* TASK INSTRUCTIONS
Copy the data exactly from the line that contains "grey glasses: 5 -> 4" through the line that contains "pink calculator: 2 -> 4", keeping both end lines and leaving out everything else.

····················

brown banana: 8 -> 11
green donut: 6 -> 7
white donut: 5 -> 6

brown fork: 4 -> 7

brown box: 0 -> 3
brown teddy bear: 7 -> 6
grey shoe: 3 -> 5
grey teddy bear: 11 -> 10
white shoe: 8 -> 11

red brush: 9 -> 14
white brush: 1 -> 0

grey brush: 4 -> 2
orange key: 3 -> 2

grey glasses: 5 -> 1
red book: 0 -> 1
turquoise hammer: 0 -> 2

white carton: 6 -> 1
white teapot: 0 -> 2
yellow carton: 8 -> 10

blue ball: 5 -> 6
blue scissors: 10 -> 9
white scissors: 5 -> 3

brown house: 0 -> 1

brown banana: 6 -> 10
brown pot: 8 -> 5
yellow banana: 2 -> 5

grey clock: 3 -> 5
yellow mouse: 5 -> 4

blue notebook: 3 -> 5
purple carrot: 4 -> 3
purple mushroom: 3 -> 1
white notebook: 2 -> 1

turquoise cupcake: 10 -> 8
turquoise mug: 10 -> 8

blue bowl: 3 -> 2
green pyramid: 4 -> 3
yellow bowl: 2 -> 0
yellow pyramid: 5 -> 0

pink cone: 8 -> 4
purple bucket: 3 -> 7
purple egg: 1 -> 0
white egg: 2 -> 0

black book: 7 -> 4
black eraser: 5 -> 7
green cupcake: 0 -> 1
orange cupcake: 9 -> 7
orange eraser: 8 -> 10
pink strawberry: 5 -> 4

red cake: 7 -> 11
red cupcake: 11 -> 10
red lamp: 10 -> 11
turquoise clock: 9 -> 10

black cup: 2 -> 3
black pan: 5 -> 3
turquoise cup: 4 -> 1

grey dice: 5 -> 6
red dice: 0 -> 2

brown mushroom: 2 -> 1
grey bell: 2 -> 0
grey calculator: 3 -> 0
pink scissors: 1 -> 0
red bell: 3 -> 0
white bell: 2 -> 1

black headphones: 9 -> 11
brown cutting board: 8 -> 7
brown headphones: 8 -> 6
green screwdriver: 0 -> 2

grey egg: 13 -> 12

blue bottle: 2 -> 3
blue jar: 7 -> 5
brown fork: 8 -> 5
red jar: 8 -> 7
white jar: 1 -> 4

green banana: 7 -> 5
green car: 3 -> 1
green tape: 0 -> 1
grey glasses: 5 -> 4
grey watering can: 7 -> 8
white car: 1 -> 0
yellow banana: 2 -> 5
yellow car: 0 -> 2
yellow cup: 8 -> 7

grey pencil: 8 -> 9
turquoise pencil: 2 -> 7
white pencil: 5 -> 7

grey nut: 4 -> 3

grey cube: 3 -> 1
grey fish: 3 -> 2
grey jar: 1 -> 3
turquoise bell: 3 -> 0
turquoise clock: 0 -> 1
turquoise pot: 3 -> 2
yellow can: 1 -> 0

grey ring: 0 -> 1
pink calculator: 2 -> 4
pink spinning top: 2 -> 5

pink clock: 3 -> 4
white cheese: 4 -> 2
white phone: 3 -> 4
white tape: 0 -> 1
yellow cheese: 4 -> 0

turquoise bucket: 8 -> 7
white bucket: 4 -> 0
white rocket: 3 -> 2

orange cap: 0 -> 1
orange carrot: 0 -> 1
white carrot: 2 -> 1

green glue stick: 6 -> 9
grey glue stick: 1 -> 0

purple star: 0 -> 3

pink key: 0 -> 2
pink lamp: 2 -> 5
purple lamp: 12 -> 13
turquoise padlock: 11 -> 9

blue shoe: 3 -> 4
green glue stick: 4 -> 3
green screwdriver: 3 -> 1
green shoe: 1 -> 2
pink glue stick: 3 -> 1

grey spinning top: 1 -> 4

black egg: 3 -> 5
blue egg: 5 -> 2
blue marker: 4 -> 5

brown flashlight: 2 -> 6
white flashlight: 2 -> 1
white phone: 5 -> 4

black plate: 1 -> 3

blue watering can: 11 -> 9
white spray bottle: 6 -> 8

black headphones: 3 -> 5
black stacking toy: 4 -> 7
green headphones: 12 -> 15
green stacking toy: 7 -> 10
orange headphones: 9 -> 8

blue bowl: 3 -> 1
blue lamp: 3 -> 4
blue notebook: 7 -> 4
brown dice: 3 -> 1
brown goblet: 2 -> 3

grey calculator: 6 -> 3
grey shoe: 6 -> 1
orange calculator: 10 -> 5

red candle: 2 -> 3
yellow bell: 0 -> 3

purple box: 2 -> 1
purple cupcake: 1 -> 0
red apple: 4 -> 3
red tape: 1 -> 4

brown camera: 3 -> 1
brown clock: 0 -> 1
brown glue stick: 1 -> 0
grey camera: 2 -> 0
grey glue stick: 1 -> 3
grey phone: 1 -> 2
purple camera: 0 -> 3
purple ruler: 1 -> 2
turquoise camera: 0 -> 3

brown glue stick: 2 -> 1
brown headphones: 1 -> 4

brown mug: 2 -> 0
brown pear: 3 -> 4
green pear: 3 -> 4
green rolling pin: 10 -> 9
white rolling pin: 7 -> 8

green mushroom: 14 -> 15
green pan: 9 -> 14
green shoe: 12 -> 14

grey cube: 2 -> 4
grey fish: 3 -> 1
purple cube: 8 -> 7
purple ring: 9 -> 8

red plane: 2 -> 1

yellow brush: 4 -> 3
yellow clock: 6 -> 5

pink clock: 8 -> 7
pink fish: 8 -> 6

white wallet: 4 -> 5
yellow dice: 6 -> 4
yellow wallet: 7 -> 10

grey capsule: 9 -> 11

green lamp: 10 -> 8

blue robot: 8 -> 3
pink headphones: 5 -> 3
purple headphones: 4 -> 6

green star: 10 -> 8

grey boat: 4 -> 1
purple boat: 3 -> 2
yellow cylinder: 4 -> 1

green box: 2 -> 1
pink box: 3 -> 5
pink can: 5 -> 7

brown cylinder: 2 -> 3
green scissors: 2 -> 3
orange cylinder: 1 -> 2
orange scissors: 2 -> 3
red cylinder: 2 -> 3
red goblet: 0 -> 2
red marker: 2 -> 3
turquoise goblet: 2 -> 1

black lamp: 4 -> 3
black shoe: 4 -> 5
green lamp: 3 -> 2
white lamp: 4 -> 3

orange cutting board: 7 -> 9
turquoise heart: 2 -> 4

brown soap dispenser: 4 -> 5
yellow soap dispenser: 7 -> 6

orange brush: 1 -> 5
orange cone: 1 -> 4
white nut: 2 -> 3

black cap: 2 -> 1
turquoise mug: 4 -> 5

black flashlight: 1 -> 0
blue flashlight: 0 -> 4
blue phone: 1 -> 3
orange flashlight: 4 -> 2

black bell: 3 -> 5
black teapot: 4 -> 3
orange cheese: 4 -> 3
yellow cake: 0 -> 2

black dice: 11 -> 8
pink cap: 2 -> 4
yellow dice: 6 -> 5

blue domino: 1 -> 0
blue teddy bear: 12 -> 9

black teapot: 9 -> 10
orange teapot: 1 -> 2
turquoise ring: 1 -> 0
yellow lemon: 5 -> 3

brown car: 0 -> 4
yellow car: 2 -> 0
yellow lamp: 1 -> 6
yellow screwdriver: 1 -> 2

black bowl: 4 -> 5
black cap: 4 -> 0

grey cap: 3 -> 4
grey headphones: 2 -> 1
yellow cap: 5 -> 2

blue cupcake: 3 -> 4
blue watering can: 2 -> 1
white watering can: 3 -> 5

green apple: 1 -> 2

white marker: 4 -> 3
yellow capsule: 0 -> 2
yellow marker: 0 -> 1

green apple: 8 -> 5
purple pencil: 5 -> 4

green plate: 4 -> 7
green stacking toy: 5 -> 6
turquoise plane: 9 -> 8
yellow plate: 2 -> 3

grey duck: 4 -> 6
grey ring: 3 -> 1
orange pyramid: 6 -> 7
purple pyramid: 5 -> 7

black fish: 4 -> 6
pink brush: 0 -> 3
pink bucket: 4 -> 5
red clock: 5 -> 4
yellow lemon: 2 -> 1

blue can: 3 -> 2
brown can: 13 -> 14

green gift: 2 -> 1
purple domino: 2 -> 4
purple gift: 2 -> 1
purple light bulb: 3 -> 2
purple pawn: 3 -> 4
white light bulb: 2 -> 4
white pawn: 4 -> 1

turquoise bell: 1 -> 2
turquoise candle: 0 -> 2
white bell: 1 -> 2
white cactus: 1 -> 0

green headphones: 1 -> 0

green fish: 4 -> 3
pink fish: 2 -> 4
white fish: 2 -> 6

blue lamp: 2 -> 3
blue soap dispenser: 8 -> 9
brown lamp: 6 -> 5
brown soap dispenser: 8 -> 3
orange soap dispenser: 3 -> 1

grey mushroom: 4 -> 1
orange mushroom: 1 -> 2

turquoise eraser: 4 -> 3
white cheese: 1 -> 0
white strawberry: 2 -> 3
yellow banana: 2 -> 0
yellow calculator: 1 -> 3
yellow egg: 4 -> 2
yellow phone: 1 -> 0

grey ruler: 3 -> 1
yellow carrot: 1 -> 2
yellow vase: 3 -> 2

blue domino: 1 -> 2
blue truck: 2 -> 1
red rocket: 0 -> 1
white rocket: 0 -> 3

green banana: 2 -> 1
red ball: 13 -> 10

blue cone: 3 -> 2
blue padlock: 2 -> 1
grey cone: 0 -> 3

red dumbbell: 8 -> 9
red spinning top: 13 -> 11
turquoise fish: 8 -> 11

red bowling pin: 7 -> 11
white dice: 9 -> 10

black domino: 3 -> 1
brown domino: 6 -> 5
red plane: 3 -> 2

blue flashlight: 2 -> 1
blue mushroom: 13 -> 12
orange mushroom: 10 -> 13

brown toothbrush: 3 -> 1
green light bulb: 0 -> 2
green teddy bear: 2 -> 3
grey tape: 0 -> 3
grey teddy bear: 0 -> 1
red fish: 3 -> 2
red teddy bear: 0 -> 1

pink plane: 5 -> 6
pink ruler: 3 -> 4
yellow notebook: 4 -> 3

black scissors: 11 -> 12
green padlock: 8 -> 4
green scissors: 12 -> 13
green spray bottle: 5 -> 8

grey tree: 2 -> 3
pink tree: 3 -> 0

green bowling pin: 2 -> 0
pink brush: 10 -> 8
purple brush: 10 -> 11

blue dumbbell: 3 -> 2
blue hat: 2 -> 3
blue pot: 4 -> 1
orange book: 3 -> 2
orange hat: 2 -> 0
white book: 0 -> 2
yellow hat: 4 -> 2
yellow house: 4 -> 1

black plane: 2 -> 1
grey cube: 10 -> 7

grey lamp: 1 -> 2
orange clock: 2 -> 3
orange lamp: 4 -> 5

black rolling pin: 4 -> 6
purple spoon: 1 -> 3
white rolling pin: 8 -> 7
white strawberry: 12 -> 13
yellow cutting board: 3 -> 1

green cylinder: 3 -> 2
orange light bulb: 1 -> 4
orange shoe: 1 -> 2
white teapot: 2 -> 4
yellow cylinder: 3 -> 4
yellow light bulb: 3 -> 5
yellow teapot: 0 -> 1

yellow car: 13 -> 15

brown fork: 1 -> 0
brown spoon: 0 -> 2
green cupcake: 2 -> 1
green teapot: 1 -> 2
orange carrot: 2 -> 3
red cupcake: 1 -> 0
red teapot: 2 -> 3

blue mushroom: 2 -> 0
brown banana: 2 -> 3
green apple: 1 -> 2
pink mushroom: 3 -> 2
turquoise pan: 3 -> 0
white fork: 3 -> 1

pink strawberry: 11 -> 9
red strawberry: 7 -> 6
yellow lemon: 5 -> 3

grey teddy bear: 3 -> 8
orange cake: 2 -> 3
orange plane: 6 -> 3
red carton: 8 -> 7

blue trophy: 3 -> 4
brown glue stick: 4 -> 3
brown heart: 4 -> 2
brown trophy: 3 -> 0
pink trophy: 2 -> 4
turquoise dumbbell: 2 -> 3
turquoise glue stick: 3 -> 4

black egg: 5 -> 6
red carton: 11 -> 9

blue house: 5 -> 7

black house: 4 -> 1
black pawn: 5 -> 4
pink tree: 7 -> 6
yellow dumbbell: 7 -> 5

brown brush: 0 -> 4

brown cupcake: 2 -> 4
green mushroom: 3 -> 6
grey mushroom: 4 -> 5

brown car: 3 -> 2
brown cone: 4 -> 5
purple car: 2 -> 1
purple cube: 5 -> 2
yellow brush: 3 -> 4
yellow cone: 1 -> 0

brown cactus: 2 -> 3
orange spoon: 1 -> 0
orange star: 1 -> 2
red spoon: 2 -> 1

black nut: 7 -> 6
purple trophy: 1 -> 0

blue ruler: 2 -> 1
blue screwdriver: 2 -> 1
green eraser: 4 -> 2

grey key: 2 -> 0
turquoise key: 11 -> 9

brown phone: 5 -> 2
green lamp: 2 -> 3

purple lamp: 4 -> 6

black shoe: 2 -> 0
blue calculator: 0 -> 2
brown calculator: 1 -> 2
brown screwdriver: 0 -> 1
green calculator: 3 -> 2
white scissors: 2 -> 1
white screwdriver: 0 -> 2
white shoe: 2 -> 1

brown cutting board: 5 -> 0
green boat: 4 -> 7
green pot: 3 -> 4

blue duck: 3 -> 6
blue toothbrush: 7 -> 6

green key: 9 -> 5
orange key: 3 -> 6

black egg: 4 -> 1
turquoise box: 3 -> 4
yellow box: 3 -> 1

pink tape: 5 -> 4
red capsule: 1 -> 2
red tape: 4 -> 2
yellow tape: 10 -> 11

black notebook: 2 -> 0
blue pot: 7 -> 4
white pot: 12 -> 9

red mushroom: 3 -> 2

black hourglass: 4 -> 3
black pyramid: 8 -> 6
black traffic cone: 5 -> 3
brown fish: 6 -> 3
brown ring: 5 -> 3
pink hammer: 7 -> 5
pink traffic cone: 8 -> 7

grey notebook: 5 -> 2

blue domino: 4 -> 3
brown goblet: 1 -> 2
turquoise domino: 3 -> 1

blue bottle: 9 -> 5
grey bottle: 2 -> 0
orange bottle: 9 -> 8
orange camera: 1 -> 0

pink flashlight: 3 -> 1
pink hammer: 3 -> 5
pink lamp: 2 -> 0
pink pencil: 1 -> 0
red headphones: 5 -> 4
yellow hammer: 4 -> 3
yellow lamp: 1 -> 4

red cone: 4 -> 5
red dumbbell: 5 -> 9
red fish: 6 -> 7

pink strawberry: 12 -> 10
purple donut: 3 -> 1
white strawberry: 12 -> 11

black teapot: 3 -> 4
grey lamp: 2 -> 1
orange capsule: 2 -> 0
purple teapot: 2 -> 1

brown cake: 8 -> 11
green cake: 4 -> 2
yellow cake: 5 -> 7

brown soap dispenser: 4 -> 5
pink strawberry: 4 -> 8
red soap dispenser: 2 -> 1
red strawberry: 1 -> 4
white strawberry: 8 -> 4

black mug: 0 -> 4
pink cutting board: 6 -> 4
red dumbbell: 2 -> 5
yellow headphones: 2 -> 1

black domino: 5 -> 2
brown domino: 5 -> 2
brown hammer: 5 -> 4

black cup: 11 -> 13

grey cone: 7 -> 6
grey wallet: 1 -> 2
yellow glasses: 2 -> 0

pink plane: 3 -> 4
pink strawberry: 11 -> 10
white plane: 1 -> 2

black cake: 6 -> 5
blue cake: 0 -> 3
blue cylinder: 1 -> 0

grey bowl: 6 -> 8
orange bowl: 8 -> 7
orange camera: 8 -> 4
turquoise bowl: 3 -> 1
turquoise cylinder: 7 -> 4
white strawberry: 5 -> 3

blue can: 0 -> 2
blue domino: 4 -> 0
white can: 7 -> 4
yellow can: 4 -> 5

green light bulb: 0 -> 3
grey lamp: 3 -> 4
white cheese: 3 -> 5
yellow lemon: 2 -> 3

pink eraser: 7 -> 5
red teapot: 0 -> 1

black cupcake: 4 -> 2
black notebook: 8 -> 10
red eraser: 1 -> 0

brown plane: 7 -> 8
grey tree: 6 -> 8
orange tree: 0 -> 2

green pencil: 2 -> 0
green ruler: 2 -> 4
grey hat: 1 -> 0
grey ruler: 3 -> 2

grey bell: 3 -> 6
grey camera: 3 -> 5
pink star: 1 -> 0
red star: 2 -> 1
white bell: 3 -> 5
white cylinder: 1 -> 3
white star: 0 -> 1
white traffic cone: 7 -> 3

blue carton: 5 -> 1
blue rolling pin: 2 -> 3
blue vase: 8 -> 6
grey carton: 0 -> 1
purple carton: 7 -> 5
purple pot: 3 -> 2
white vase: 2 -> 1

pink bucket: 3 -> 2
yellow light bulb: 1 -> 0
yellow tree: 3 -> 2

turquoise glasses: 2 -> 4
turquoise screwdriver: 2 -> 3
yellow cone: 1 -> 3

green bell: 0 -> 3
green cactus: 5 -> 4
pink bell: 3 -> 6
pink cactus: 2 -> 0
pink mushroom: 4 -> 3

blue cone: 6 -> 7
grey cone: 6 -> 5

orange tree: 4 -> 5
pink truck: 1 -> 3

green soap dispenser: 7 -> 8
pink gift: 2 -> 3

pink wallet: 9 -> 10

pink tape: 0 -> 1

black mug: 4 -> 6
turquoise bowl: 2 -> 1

····················

* SOLUTION FOR THIS TASK
grey glasses: 5 -> 4
grey watering can: 7 -> 8
white car: 1 -> 0
yellow banana: 2 -> 5
yellow car: 0 -> 2
yellow cup: 8 -> 7

grey pencil: 8 -> 9
turquoise pencil: 2 -> 7
white pencil: 5 -> 7

grey nut: 4 -> 3

grey cube: 3 -> 1
grey fish: 3 -> 2
grey jar: 1 -> 3
turquoise bell: 3 -> 0
turquoise clock: 0 -> 1
turquoise pot: 3 -> 2
yellow can: 1 -> 0

grey ring: 0 -> 1
pink calculator: 2 -> 4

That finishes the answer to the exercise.